┌──

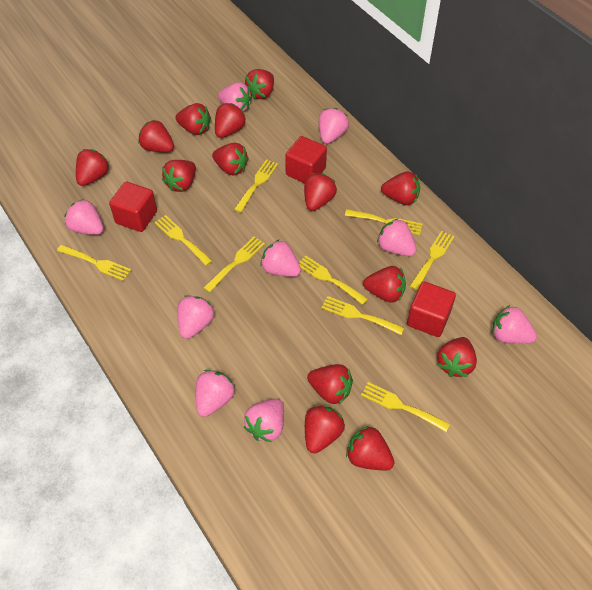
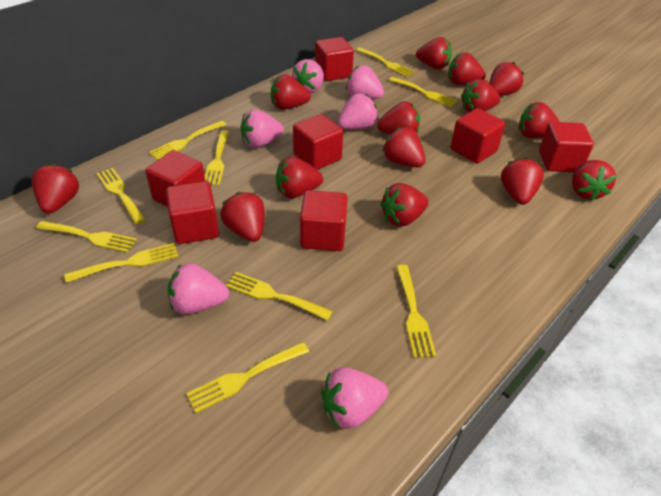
pink strawberry: [65,199,104,235] [177,295,214,339] [196,370,235,417] [218,82,252,112] [244,399,284,442] [260,239,301,277] [318,108,349,144] [377,218,416,256] [492,305,537,344] = 9 -> [168,263,229,314] [241,109,284,148] [292,59,324,93] [321,367,388,429] [338,93,378,129] [346,65,384,99] = 6
red cube: [109,181,157,232] [285,136,327,183] [407,281,456,337] = 3 -> [145,150,205,207] [166,181,219,244] [293,114,343,170] [300,190,348,251] [315,37,354,81] [450,108,505,164] [539,122,594,172] = 7
yellow fork: [57,244,131,281] [154,215,212,266] [203,237,265,293] [234,159,278,213] [299,255,368,305] [321,296,404,335] [345,209,422,235] [361,382,450,432] [410,231,455,290] = 9 -> [36,221,137,253] [65,243,179,283] [96,168,146,224] [149,120,227,160] [187,342,309,413] [205,130,229,186] [225,272,333,321] [356,47,415,77] [389,77,458,107] [396,265,436,358] = 10

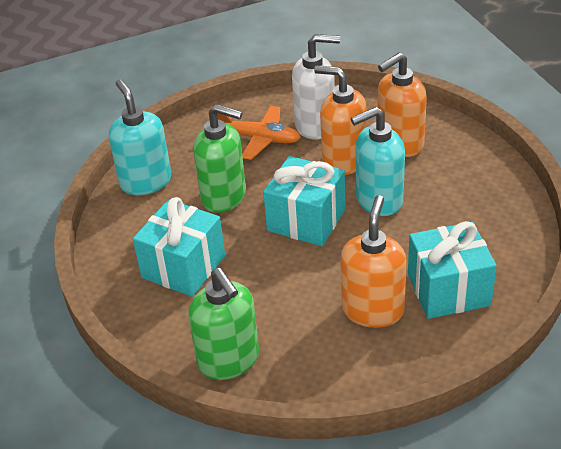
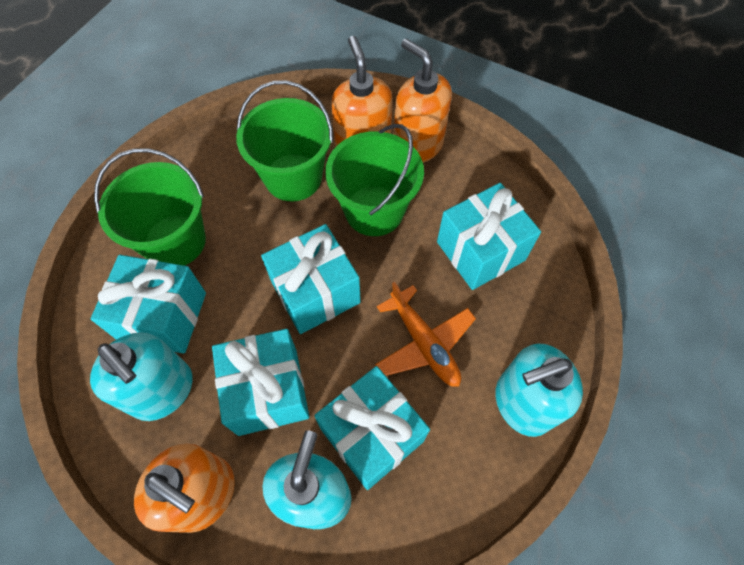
green bucket: none = 0 -> [94,148,206,266] [236,80,333,202] [325,124,424,236] = 3
green soap dispenser: [188,268,259,380] [193,104,246,213] = 2 -> none = 0
turquoise gift: [133,197,225,297] [263,156,345,246] [408,221,497,319] = 3 -> [91,255,206,354] [212,329,309,436] [261,224,361,334] [314,366,430,490] [437,183,541,290] = 5
turquoise soap dispenser: [109,79,171,195] [351,107,405,216] = 2 -> [90,332,193,421] [262,430,351,529] [495,344,583,437] = 3
white soap dispenser: [292,34,340,140] = 1 -> none = 0

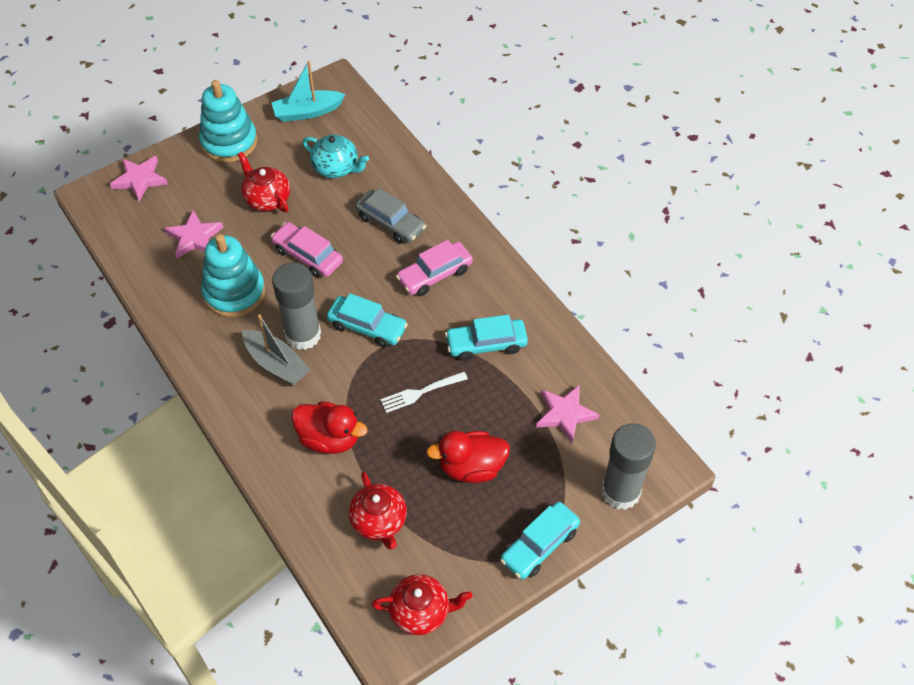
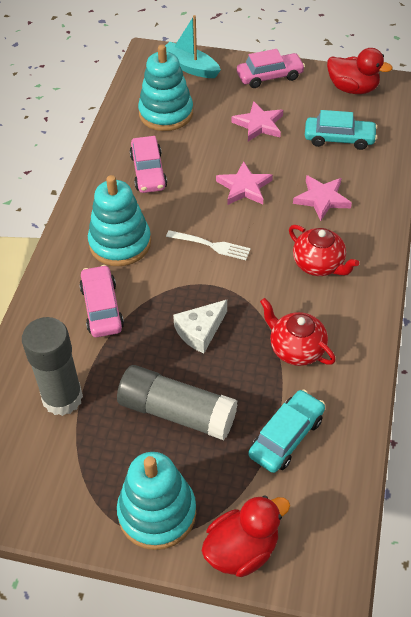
grey boat: [242,314,311,385] = 1 -> none = 0
grey car: [355,188,426,244] = 1 -> none = 0
pink car: [271,222,343,278] [396,240,473,296] = 2 -> [79,265,124,337] [130,136,167,193] [237,49,305,88] = 3
red teapot: [238,152,290,212] [349,472,407,550] [372,574,473,635] = 3 -> [260,298,336,366] [289,225,359,276] = 2
turquoise car: [327,293,408,347] [445,315,528,361] [500,502,580,580] = 3 -> [248,389,325,473] [305,110,377,150] = 2
turquoise stacking toy: [199,80,257,163] [201,234,265,317] = 2 -> [88,175,151,266] [117,452,196,550] [138,44,193,131] = 3
turquoise teapot: [303,135,369,178] = 1 -> none = 0
white cheese: none = 0 -> [173,300,227,354] = 1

└──

#### What you will do
Copy back, word for word, every line between the top of the material above and the line that contains "green bucket: none", both included, without any pictures.

#### Result of this task
pink strawberry: [65,199,104,235] [177,295,214,339] [196,370,235,417] [218,82,252,112] [244,399,284,442] [260,239,301,277] [318,108,349,144] [377,218,416,256] [492,305,537,344] = 9 -> [168,263,229,314] [241,109,284,148] [292,59,324,93] [321,367,388,429] [338,93,378,129] [346,65,384,99] = 6
red cube: [109,181,157,232] [285,136,327,183] [407,281,456,337] = 3 -> [145,150,205,207] [166,181,219,244] [293,114,343,170] [300,190,348,251] [315,37,354,81] [450,108,505,164] [539,122,594,172] = 7
yellow fork: [57,244,131,281] [154,215,212,266] [203,237,265,293] [234,159,278,213] [299,255,368,305] [321,296,404,335] [345,209,422,235] [361,382,450,432] [410,231,455,290] = 9 -> [36,221,137,253] [65,243,179,283] [96,168,146,224] [149,120,227,160] [187,342,309,413] [205,130,229,186] [225,272,333,321] [356,47,415,77] [389,77,458,107] [396,265,436,358] = 10

green bucket: none = 0 -> [94,148,206,266] [236,80,333,202] [325,124,424,236] = 3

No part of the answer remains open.